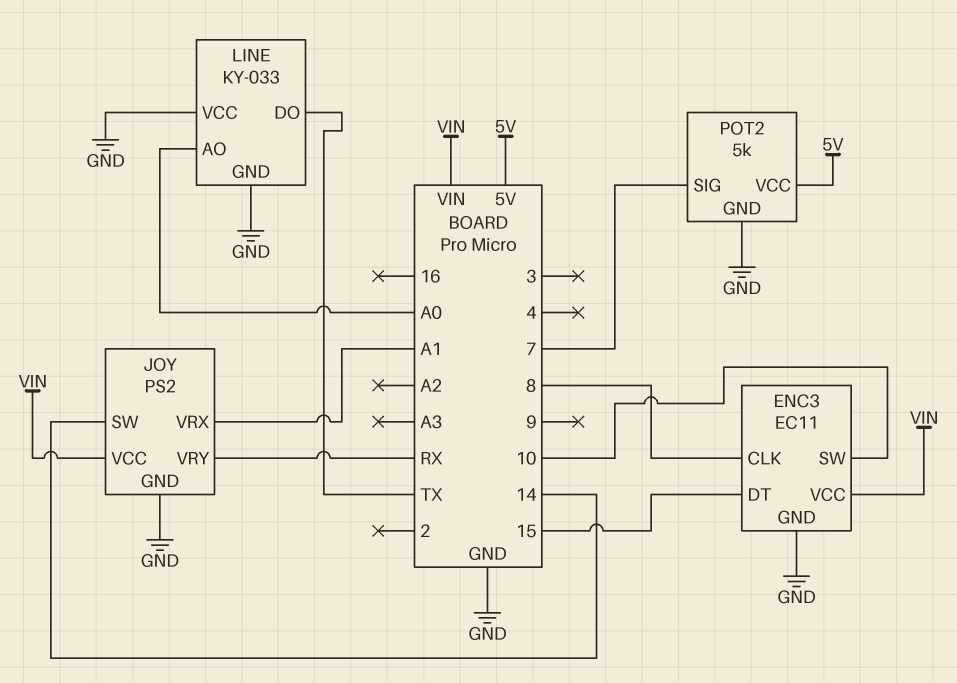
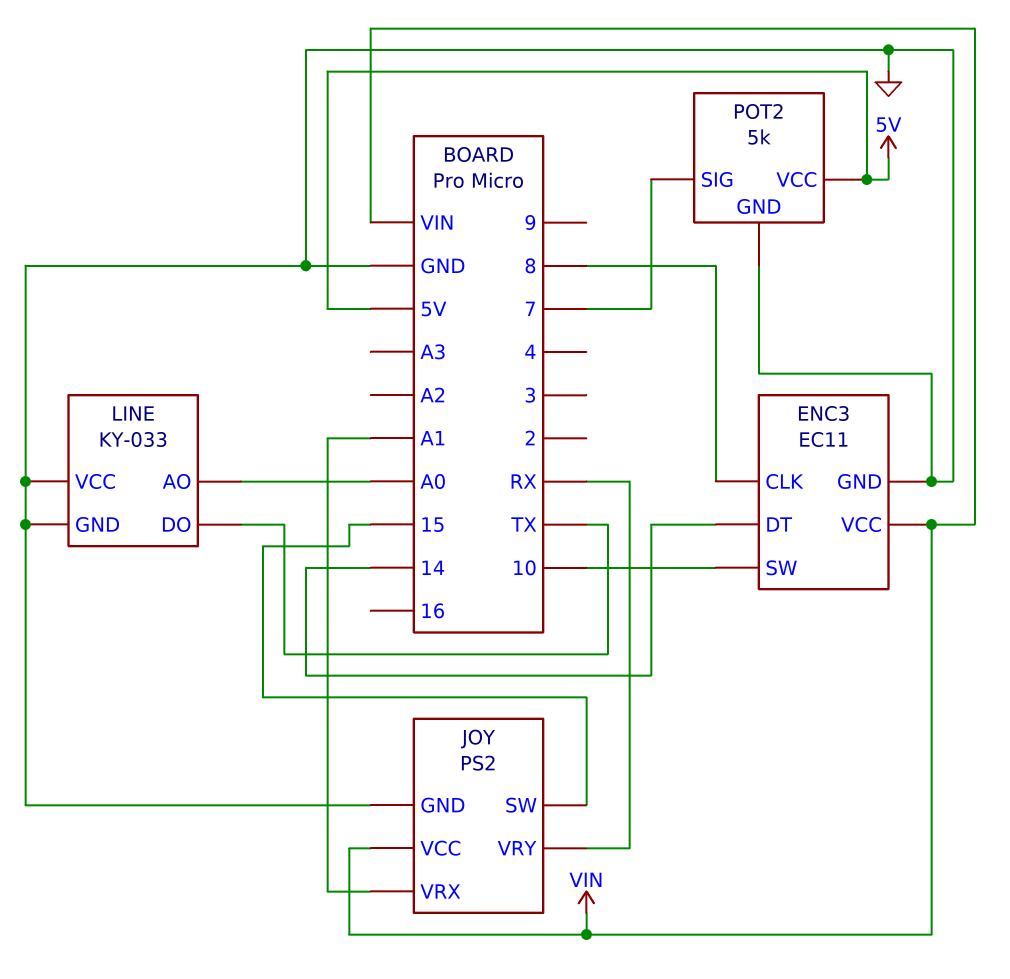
ENC3 pin DT: 15 -> 14
JOY pin SW: 14 -> 15

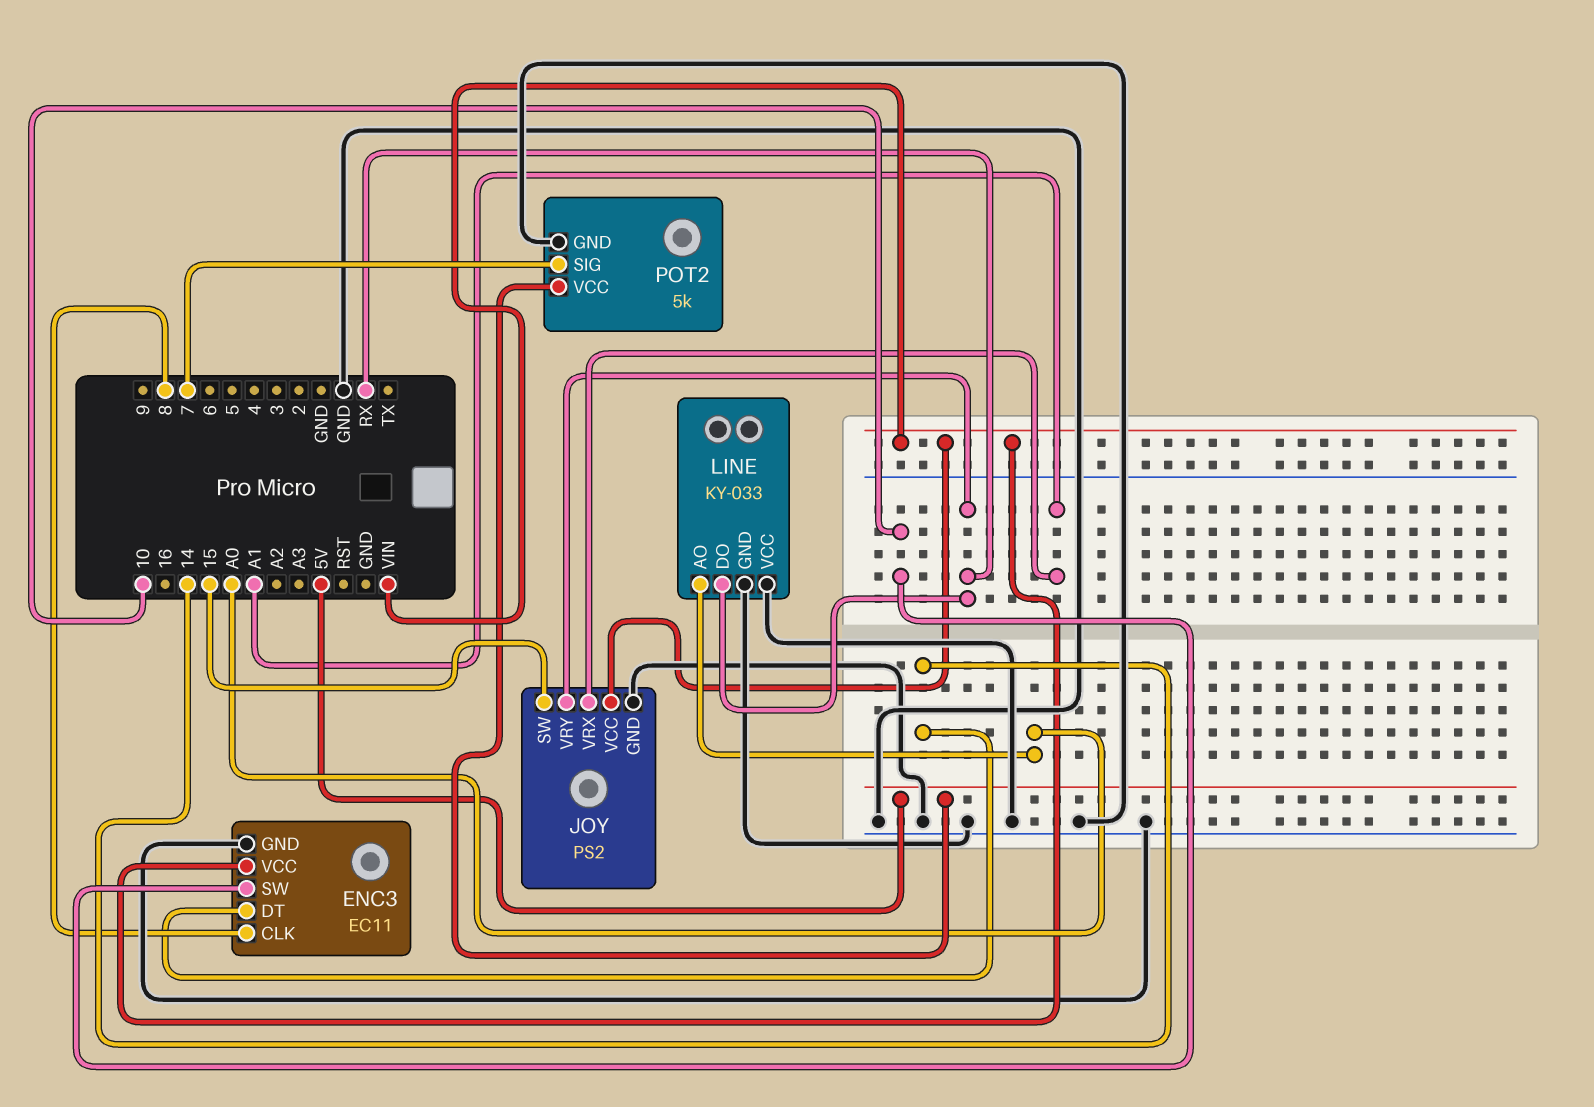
LINE pin DO: TX -> RX

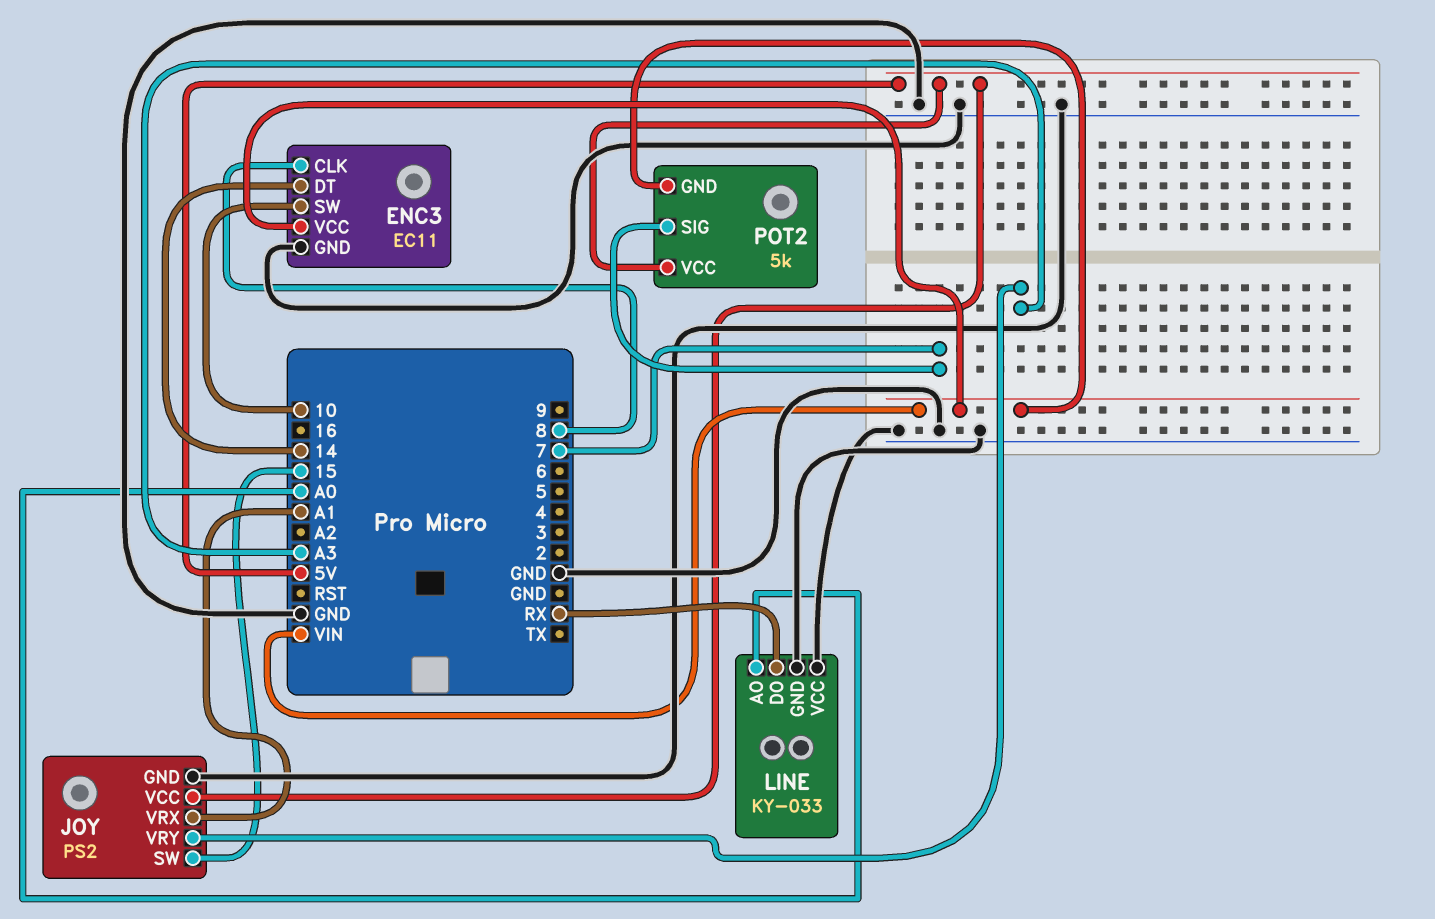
JOY pin VCC: VIN -> 5V
JOY pin VRY: RX -> A3
POT2 pin GND: GND -> VIN

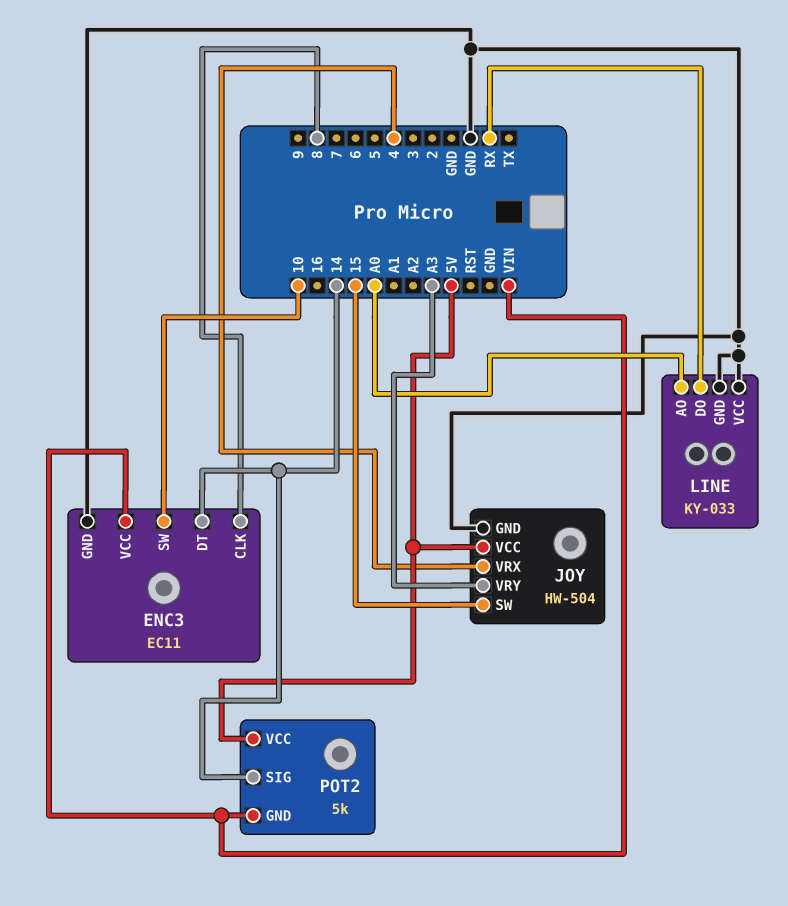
JOY: PS2 -> HW-504
JOY pin VRX: A1 -> 4
POT2 pin SIG: 7 -> 14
+ + +
§ **TASK STATEMENT**
Pictures are to be left out; the records above must be repeated word for word.

§ **FINISHED TASK**
ENC3 pin DT: 15 -> 14
JOY pin SW: 14 -> 15

LINE pin DO: TX -> RX

JOY pin VCC: VIN -> 5V
JOY pin VRY: RX -> A3
POT2 pin GND: GND -> VIN

JOY: PS2 -> HW-504
JOY pin VRX: A1 -> 4
POT2 pin SIG: 7 -> 14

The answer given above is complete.